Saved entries

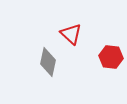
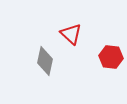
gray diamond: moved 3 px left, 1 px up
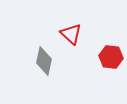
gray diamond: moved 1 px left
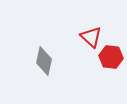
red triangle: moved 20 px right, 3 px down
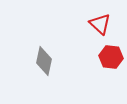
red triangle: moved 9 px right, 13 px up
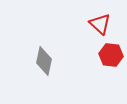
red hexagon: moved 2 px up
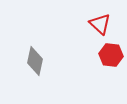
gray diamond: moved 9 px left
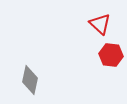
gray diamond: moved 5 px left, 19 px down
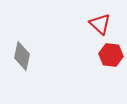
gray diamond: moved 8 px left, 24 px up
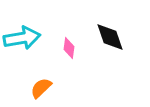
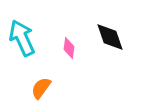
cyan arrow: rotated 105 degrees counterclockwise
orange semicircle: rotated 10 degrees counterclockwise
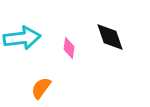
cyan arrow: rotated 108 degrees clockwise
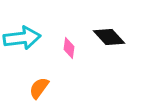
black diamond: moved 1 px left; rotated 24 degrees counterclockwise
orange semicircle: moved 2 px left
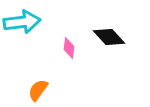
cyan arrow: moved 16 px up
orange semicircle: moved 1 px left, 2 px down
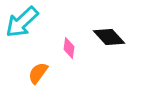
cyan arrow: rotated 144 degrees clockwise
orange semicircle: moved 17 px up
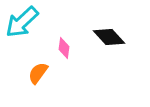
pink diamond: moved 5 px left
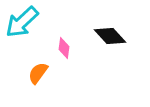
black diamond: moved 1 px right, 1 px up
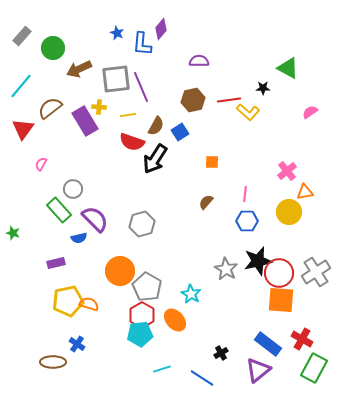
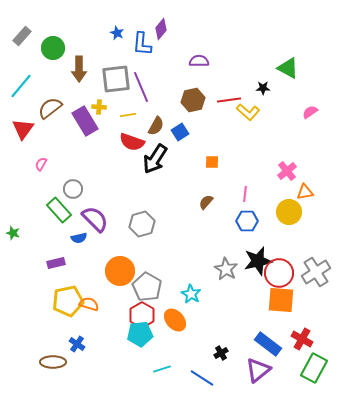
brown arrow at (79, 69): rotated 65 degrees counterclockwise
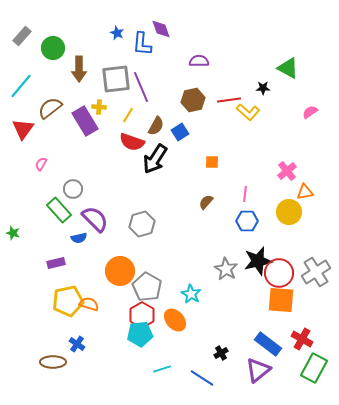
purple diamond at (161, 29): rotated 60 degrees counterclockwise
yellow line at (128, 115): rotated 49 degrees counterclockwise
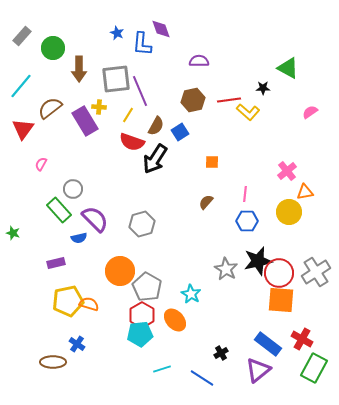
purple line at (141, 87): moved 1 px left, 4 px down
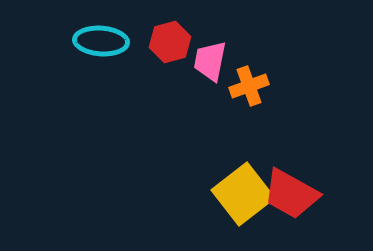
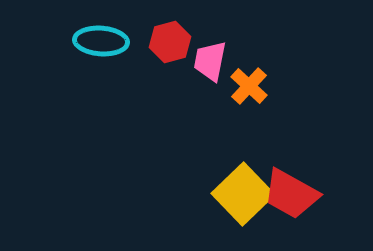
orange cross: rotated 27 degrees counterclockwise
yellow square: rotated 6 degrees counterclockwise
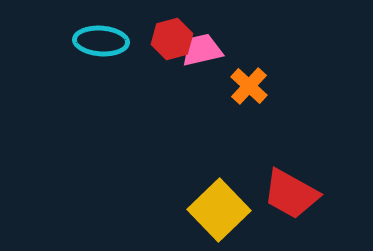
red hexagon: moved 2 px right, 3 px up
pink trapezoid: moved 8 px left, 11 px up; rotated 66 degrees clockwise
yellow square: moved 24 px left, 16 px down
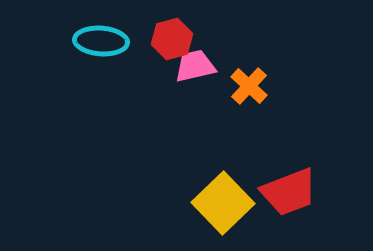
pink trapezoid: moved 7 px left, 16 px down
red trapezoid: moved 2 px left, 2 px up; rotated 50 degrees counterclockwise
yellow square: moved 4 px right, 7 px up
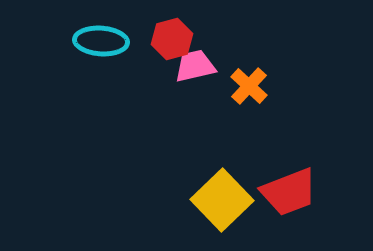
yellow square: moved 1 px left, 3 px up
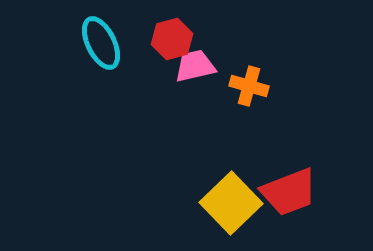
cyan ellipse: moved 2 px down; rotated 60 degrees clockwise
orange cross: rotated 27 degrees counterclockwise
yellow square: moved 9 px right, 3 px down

* * *

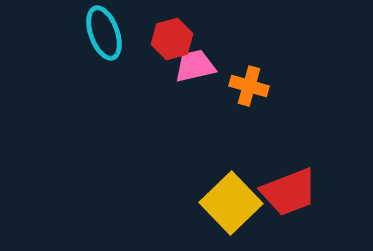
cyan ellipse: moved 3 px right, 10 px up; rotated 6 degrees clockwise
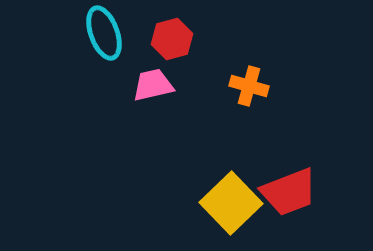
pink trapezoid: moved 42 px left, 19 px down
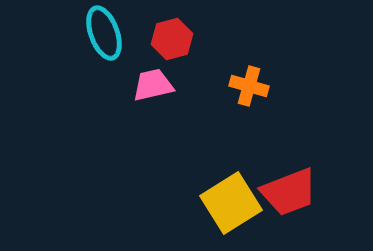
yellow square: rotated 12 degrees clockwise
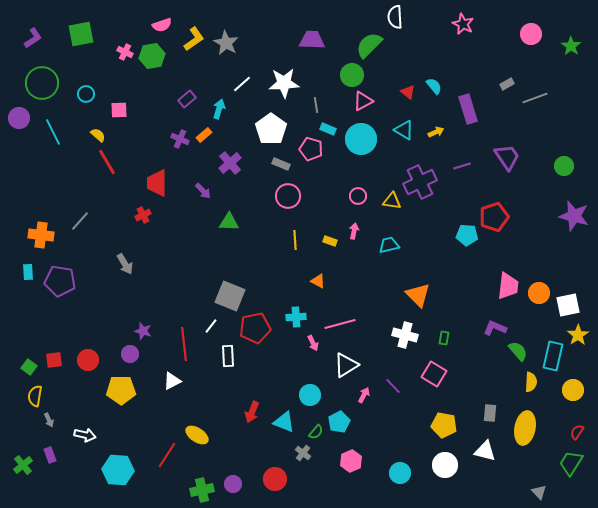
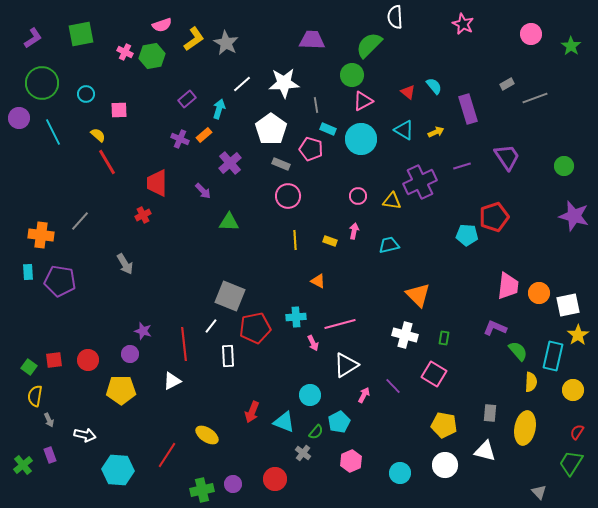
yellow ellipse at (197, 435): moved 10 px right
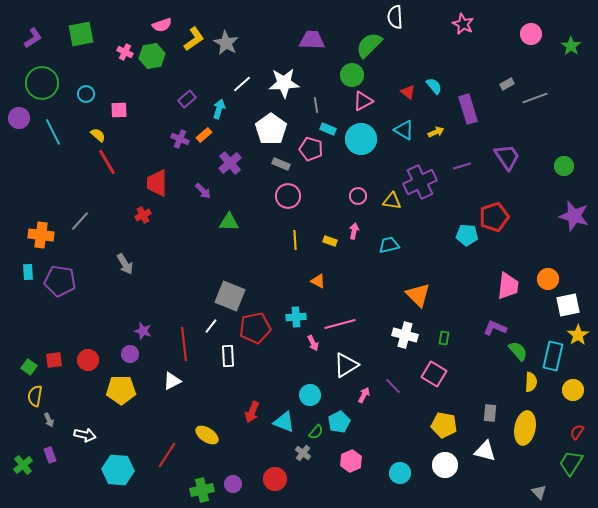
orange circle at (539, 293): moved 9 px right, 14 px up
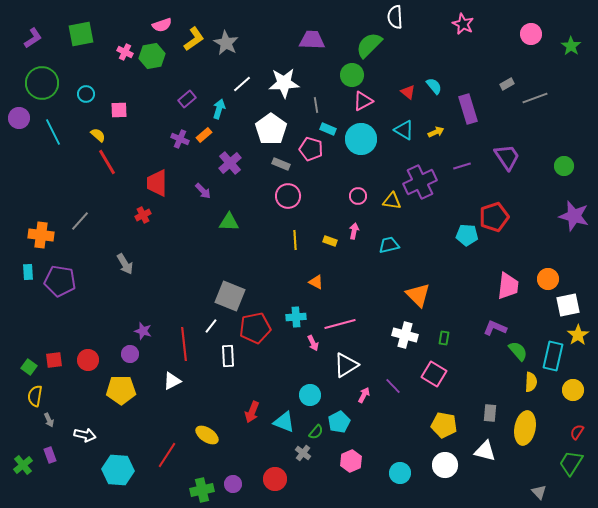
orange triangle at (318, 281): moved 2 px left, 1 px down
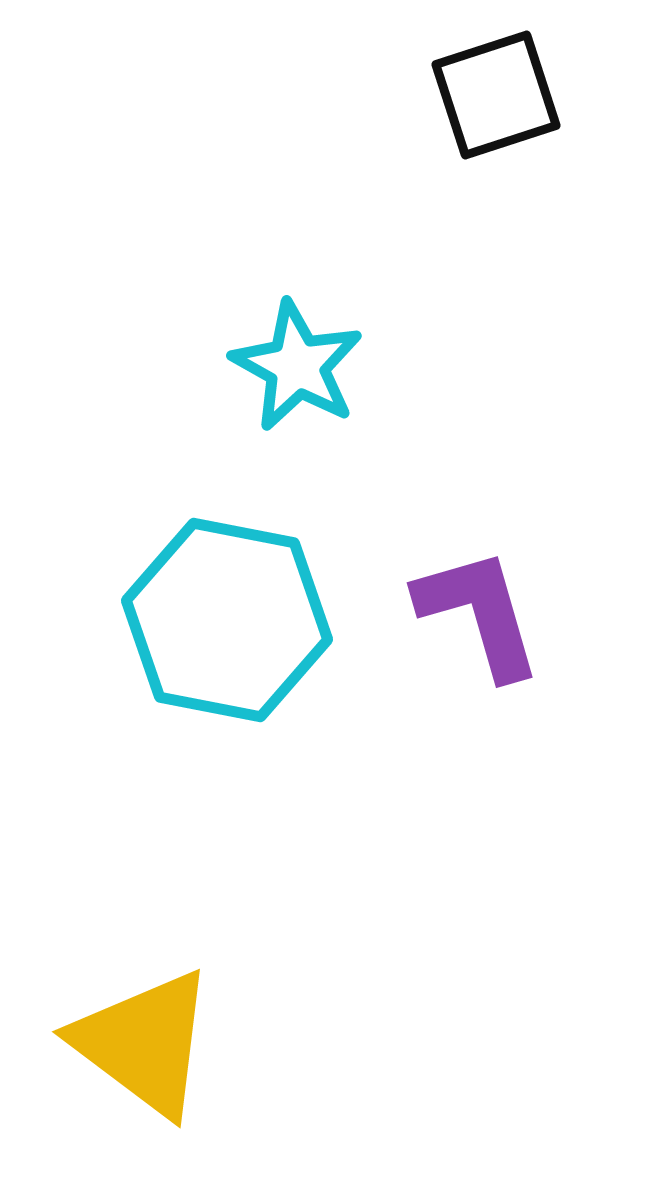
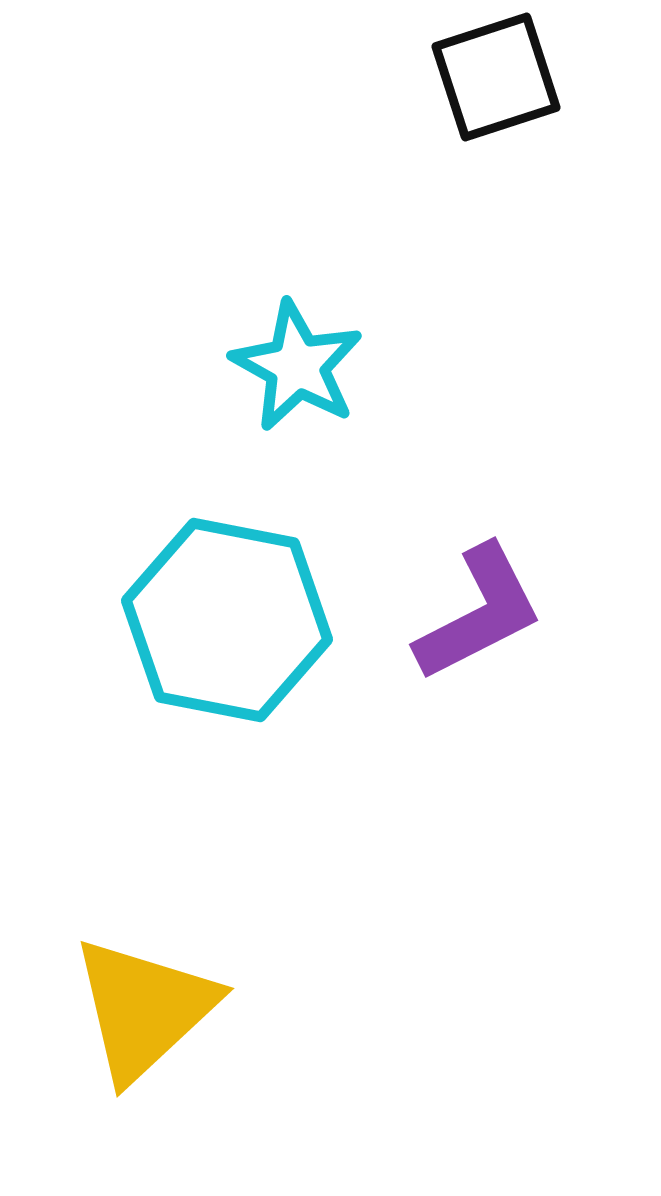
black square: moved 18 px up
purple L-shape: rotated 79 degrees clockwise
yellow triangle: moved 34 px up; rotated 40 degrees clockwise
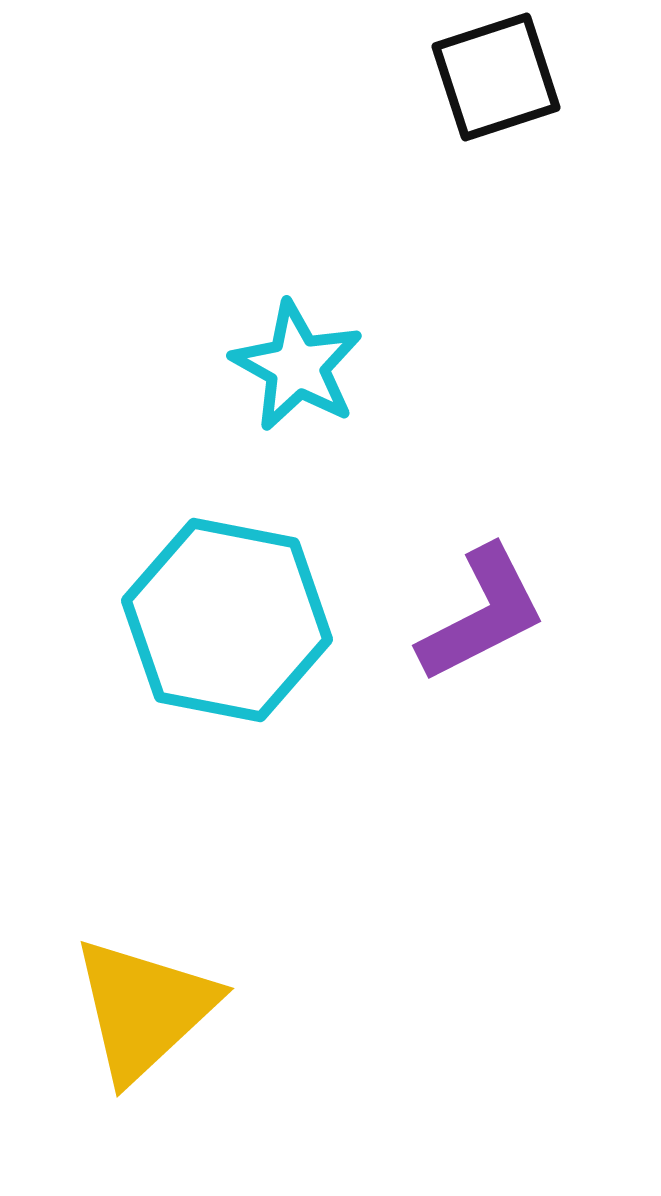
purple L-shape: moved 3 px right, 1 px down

Short task
Write out the lines above as a numbered list, from the line with "black diamond: moved 1 px left;" up to and including the line with "yellow square: moved 24 px left, 16 px down". Skip any blank lines and leave the pictures out.

Result
1. black diamond: moved 1 px left; rotated 24 degrees counterclockwise
2. orange semicircle: moved 2 px left
3. cyan arrow: moved 16 px up
4. orange semicircle: moved 1 px left, 2 px down
5. cyan arrow: rotated 144 degrees clockwise
6. orange semicircle: moved 17 px up
7. pink diamond: moved 5 px left
8. black diamond: moved 1 px right, 1 px up
9. brown arrow at (79, 69): rotated 65 degrees counterclockwise
10. purple diamond at (161, 29): rotated 60 degrees counterclockwise
11. yellow line at (128, 115): rotated 49 degrees counterclockwise
12. purple line at (141, 87): moved 1 px left, 4 px down
13. orange cross: rotated 27 degrees counterclockwise
14. yellow square: rotated 6 degrees counterclockwise
15. red hexagon: moved 2 px right, 3 px up
16. pink trapezoid: moved 8 px left, 11 px up; rotated 66 degrees clockwise
17. yellow square: moved 24 px left, 16 px down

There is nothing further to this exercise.